*** Begin section ***

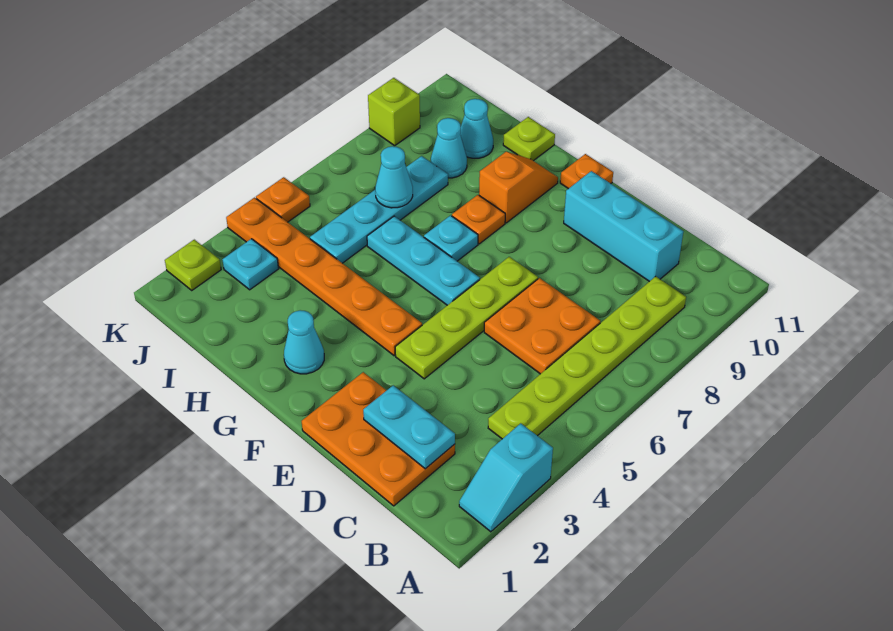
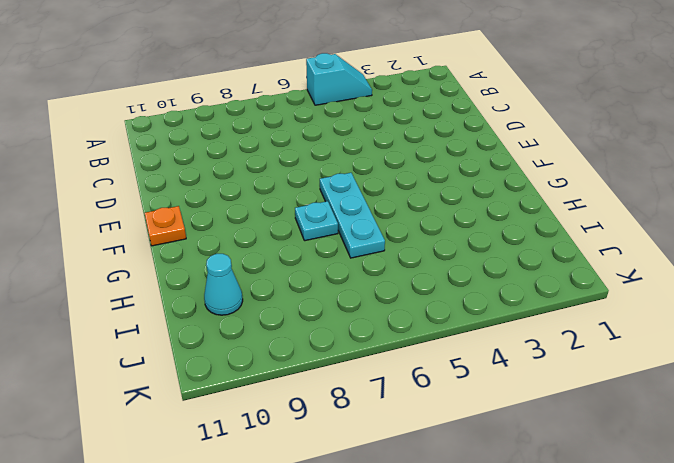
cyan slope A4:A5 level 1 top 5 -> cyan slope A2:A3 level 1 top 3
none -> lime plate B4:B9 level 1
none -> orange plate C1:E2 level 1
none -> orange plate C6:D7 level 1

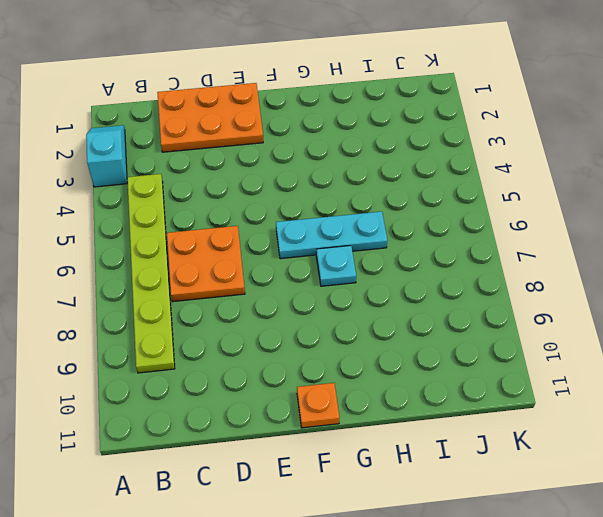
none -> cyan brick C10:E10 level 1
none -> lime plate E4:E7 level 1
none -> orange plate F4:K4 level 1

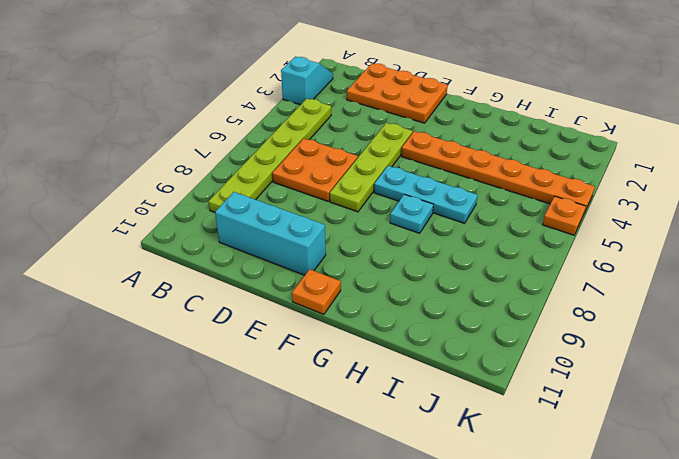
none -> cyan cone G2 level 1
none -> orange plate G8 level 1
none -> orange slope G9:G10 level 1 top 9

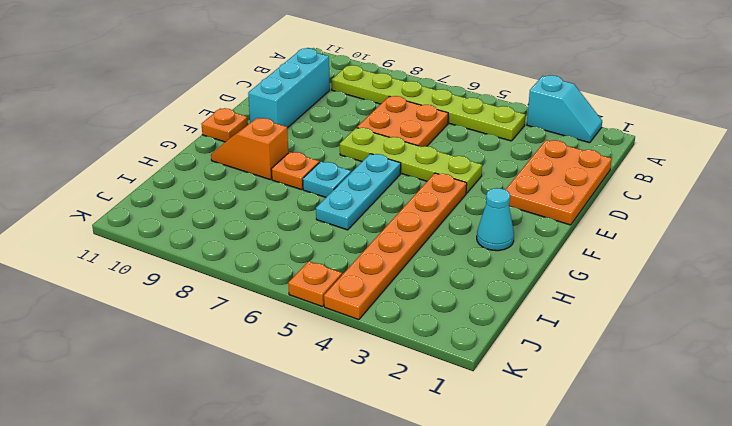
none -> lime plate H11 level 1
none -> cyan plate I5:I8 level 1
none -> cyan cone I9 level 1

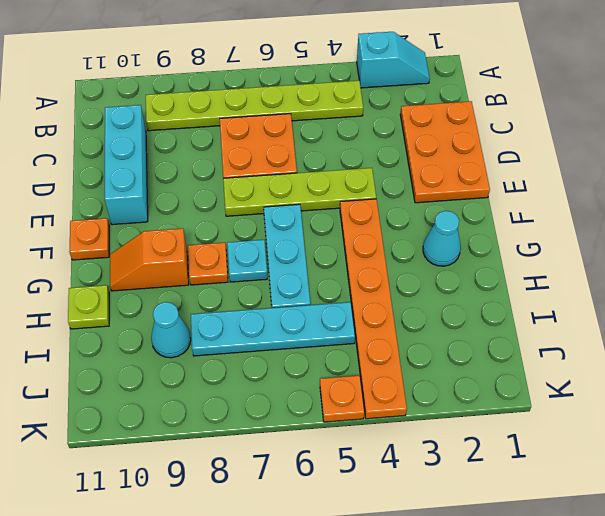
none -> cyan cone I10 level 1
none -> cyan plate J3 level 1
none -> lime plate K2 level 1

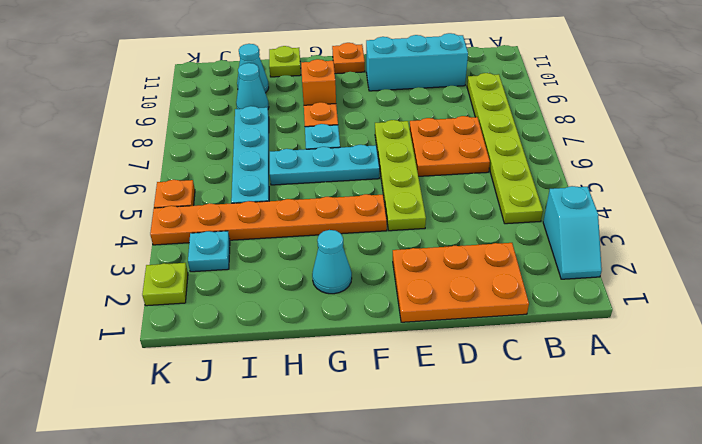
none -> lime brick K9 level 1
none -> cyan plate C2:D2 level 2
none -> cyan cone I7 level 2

*** End section ***
*** Begin section ***

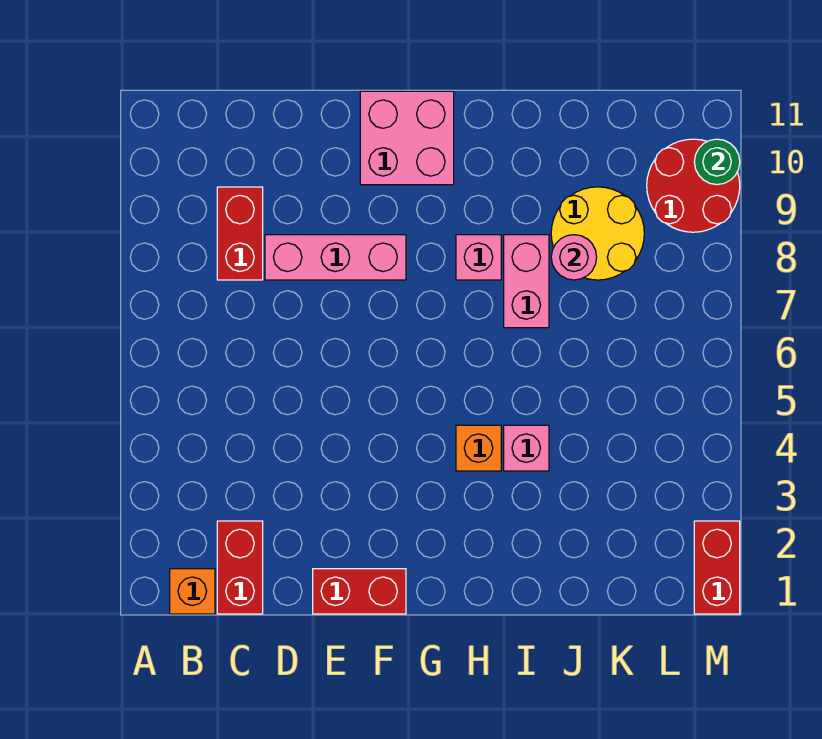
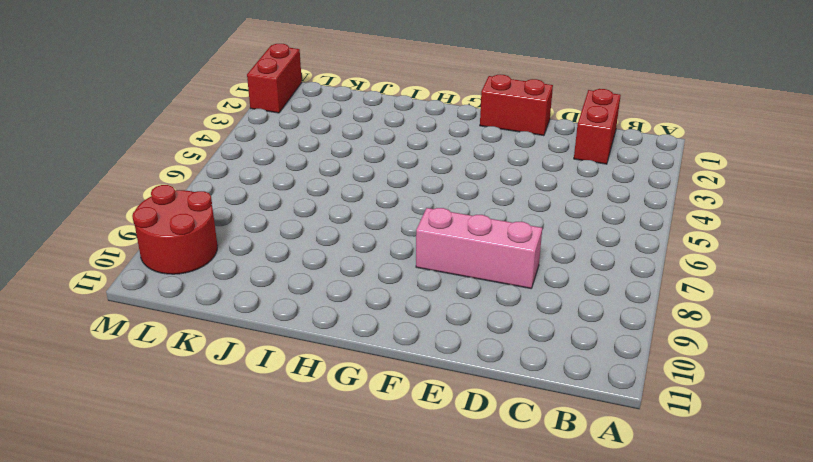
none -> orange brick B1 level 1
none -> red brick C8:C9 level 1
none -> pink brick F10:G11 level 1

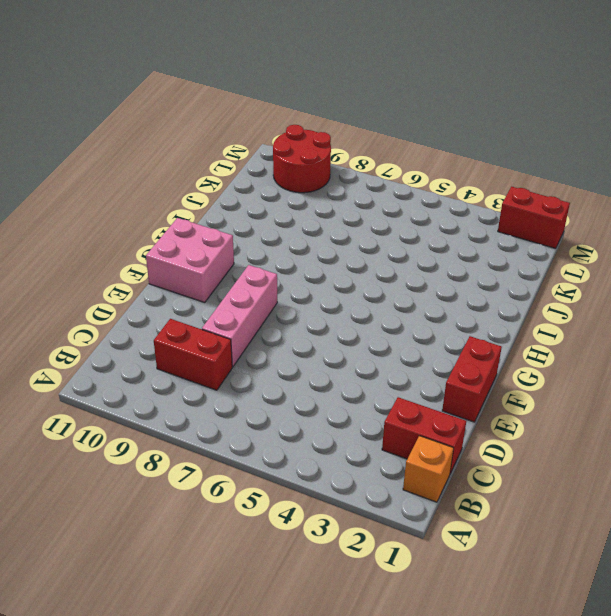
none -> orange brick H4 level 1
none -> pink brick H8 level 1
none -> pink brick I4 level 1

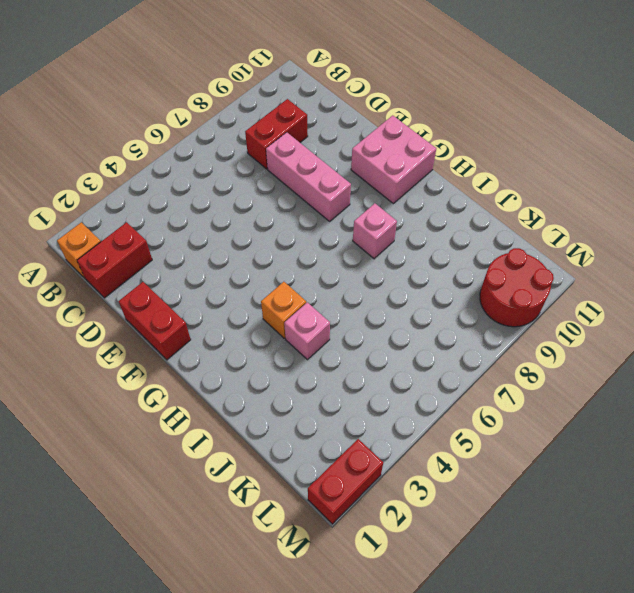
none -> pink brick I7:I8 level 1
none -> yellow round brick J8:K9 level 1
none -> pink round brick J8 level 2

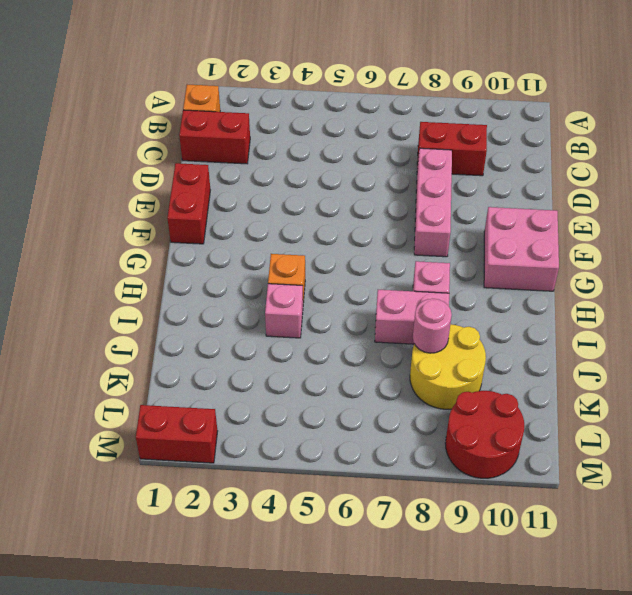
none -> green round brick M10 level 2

*** End section ***

Description of the task: Look above for the line with "none -> cyan brick C10:E10 level 1" and the line with "none -> cyan cone I7 level 2". Copy them and every line between, exactly, but no pictures.

Output of the exercise:
none -> cyan brick C10:E10 level 1
none -> lime plate E4:E7 level 1
none -> orange plate F4:K4 level 1

none -> cyan cone G2 level 1
none -> orange plate G8 level 1
none -> orange slope G9:G10 level 1 top 9

none -> lime plate H11 level 1
none -> cyan plate I5:I8 level 1
none -> cyan cone I9 level 1

none -> cyan cone I10 level 1
none -> cyan plate J3 level 1
none -> lime plate K2 level 1

none -> lime brick K9 level 1
none -> cyan plate C2:D2 level 2
none -> cyan cone I7 level 2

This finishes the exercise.